Material for the task -
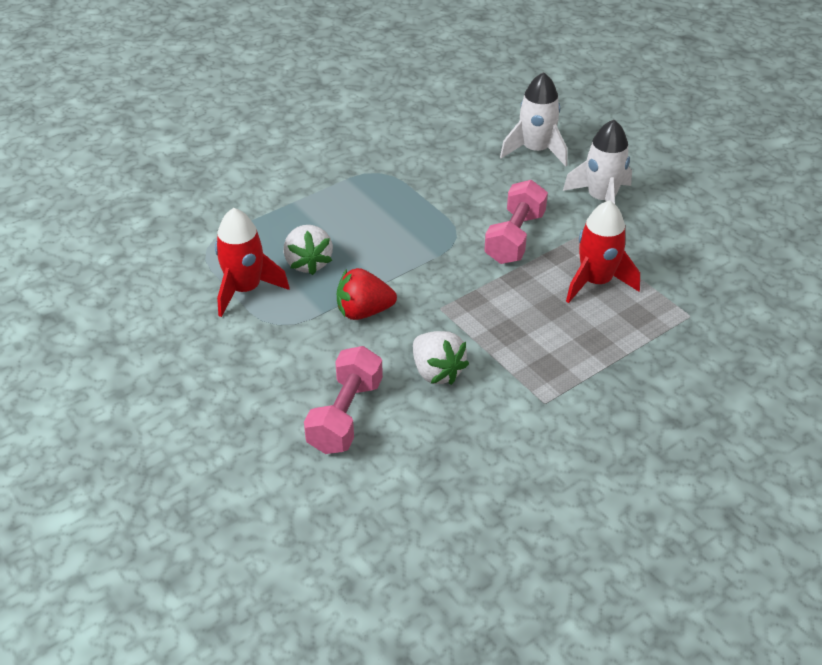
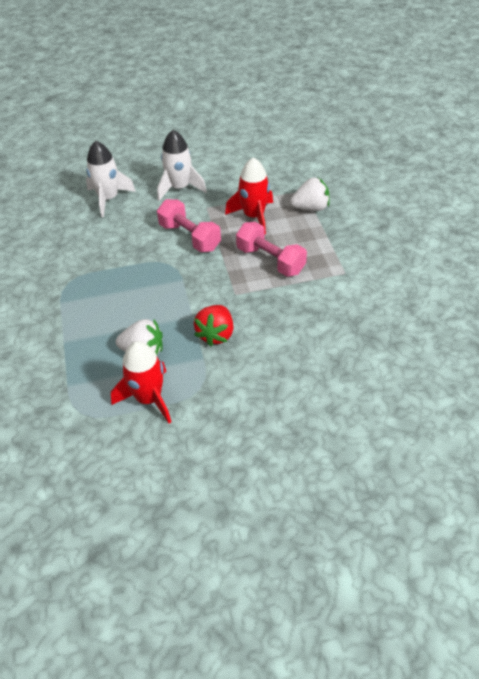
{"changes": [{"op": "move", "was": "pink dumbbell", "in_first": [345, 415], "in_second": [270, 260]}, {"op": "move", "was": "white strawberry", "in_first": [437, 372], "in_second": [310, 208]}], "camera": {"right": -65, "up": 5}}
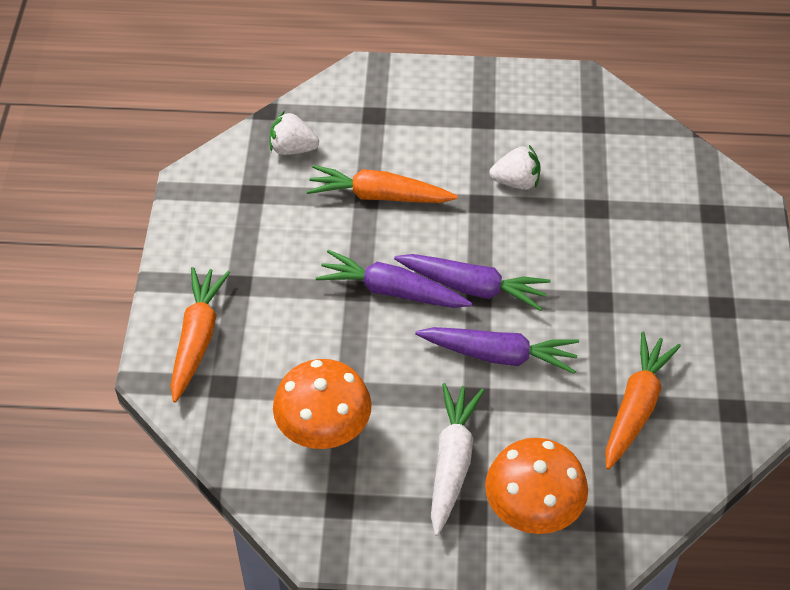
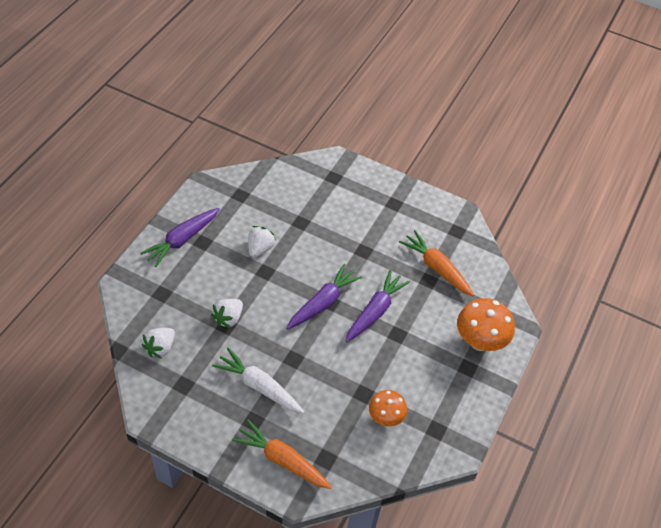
{"changes": [{"op": "move", "was": "purple carrot", "in_first": [392, 291], "in_second": [182, 240]}, {"op": "move", "was": "white carrot", "in_first": [452, 462], "in_second": [259, 386]}, {"op": "replace", "was": "orange carrot", "now": "white strawberry", "in_first": [379, 196], "in_second": [228, 318]}, {"op": "resize", "was": "orange mushroom", "in_first": [324, 433], "in_second": [385, 418], "ratio": 0.63}], "camera": {"right": -70, "up": 0}}
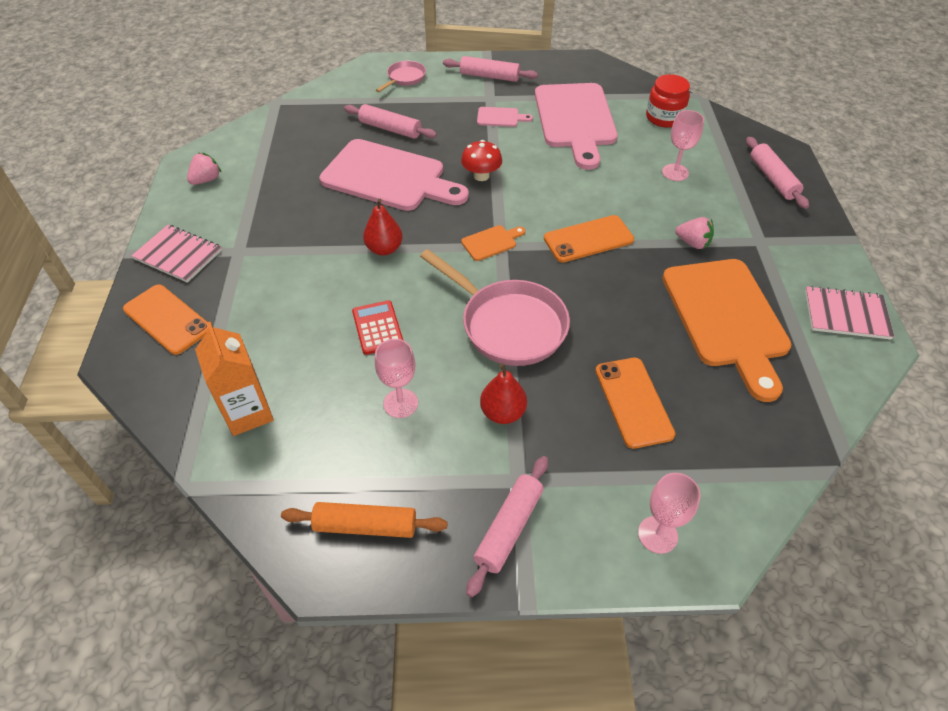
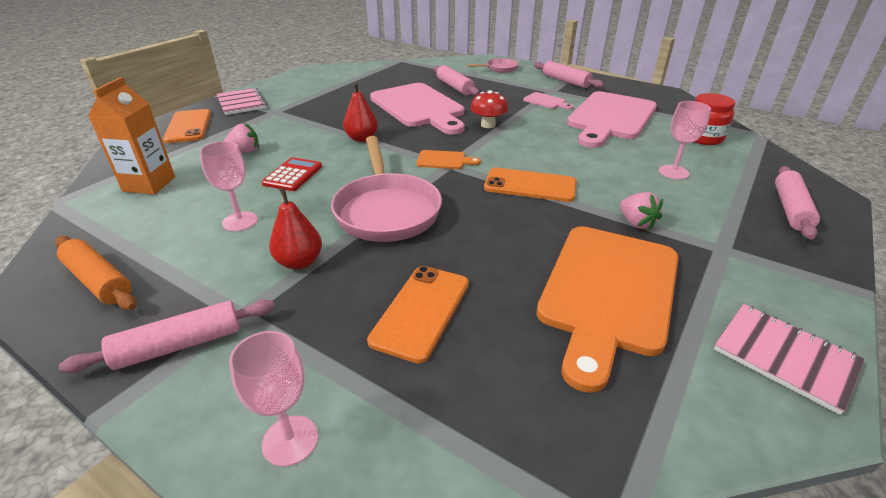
{"changes": [{"op": "move", "was": "pink strawberry", "in_first": [206, 180], "in_second": [244, 152]}], "camera": {"right": 35, "up": -15}}
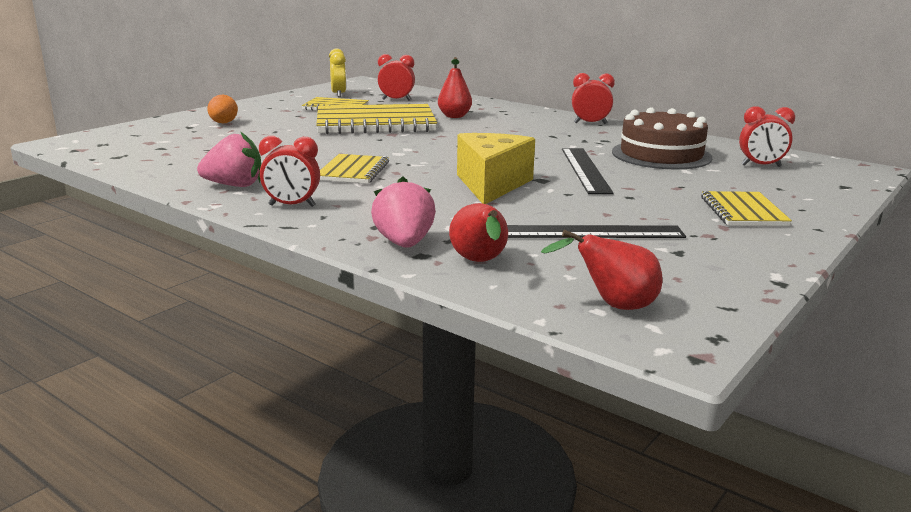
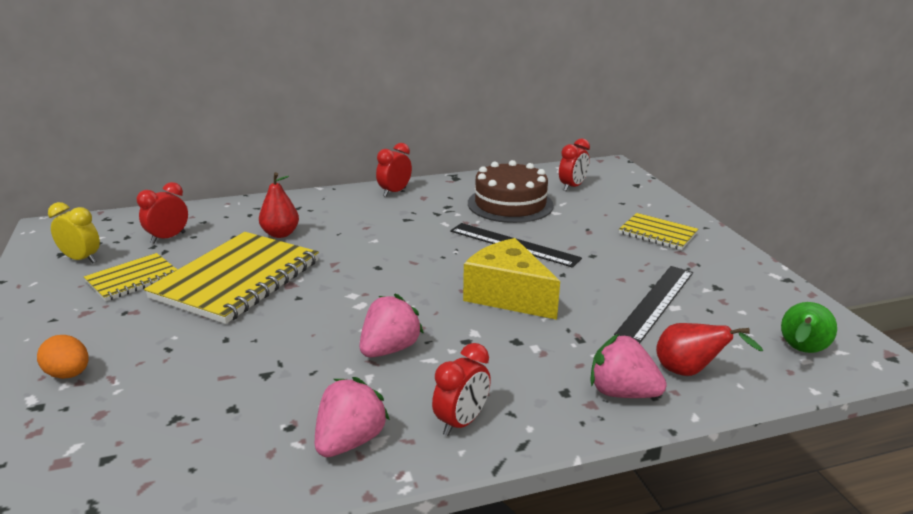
{"changes": [{"op": "replace", "was": "yellow notebook", "now": "pink strawberry", "in_first": [353, 171], "in_second": [389, 349]}, {"op": "recolor", "was": "red pear", "now": "green pear", "in_first": [613, 306], "in_second": [801, 351]}], "camera": {"right": -55, "up": 5}}
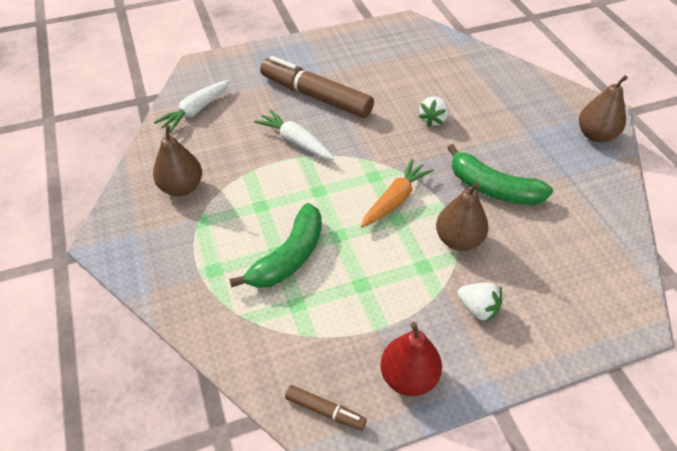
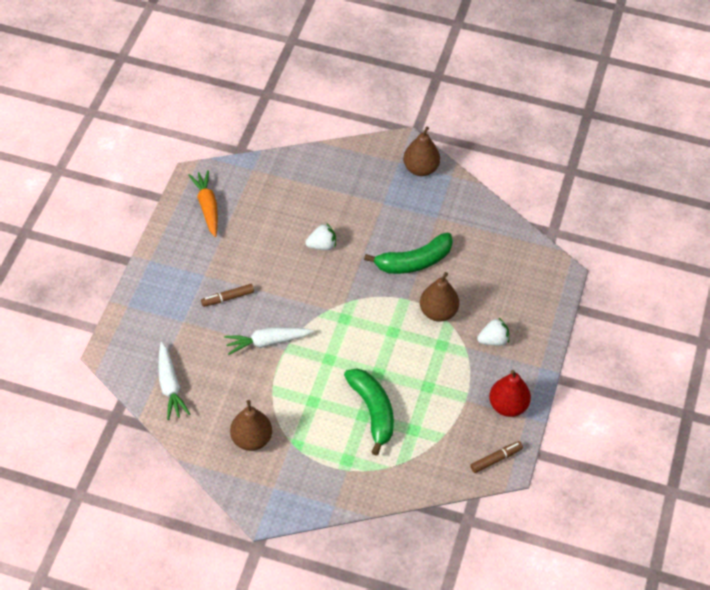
{"changes": [{"op": "move", "was": "orange carrot", "in_first": [395, 200], "in_second": [207, 207]}, {"op": "rotate", "was": "white strawberry", "in_first": [433, 120], "in_second": [322, 245], "clockwise": -75}, {"op": "resize", "was": "brown marker", "in_first": [315, 96], "in_second": [228, 298], "ratio": 0.45}], "camera": {"right": -55, "up": 5}}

Prompt - Only the pictures stay out; everything else in the listing above must be repeated exactly.

Solution for this problem -
{"changes": [{"op": "move", "was": "pink dumbbell", "in_first": [345, 415], "in_second": [270, 260]}, {"op": "move", "was": "white strawberry", "in_first": [437, 372], "in_second": [310, 208]}], "camera": {"right": -65, "up": 5}}
{"changes": [{"op": "move", "was": "purple carrot", "in_first": [392, 291], "in_second": [182, 240]}, {"op": "move", "was": "white carrot", "in_first": [452, 462], "in_second": [259, 386]}, {"op": "replace", "was": "orange carrot", "now": "white strawberry", "in_first": [379, 196], "in_second": [228, 318]}, {"op": "resize", "was": "orange mushroom", "in_first": [324, 433], "in_second": [385, 418], "ratio": 0.63}], "camera": {"right": -70, "up": 0}}
{"changes": [{"op": "move", "was": "pink strawberry", "in_first": [206, 180], "in_second": [244, 152]}], "camera": {"right": 35, "up": -15}}
{"changes": [{"op": "replace", "was": "yellow notebook", "now": "pink strawberry", "in_first": [353, 171], "in_second": [389, 349]}, {"op": "recolor", "was": "red pear", "now": "green pear", "in_first": [613, 306], "in_second": [801, 351]}], "camera": {"right": -55, "up": 5}}
{"changes": [{"op": "move", "was": "orange carrot", "in_first": [395, 200], "in_second": [207, 207]}, {"op": "rotate", "was": "white strawberry", "in_first": [433, 120], "in_second": [322, 245], "clockwise": -75}, {"op": "resize", "was": "brown marker", "in_first": [315, 96], "in_second": [228, 298], "ratio": 0.45}], "camera": {"right": -55, "up": 5}}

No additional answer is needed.